◆ Work to be completed
Reproduce the listing word for word. Skip any image.

◆ Input data
%%

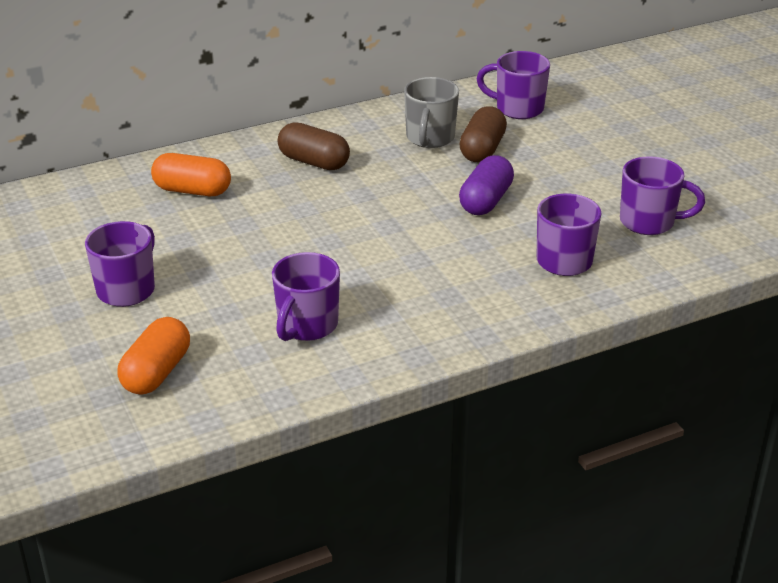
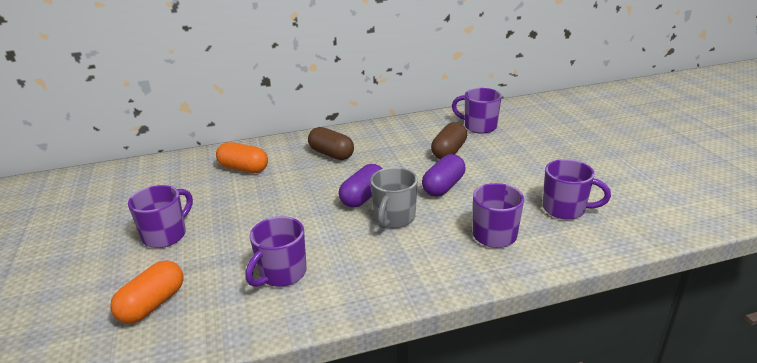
camera: 10 degrees right, 5 degrees down
(380, 222) = (363, 197): none -> purple capsule
(430, 138) = (414, 142): grey mug -> grey mug (394, 218)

%%

◆ Exercise answer
camera: 10 degrees right, 5 degrees down
(380, 222) = (363, 197): none -> purple capsule
(430, 138) = (414, 142): grey mug -> grey mug (394, 218)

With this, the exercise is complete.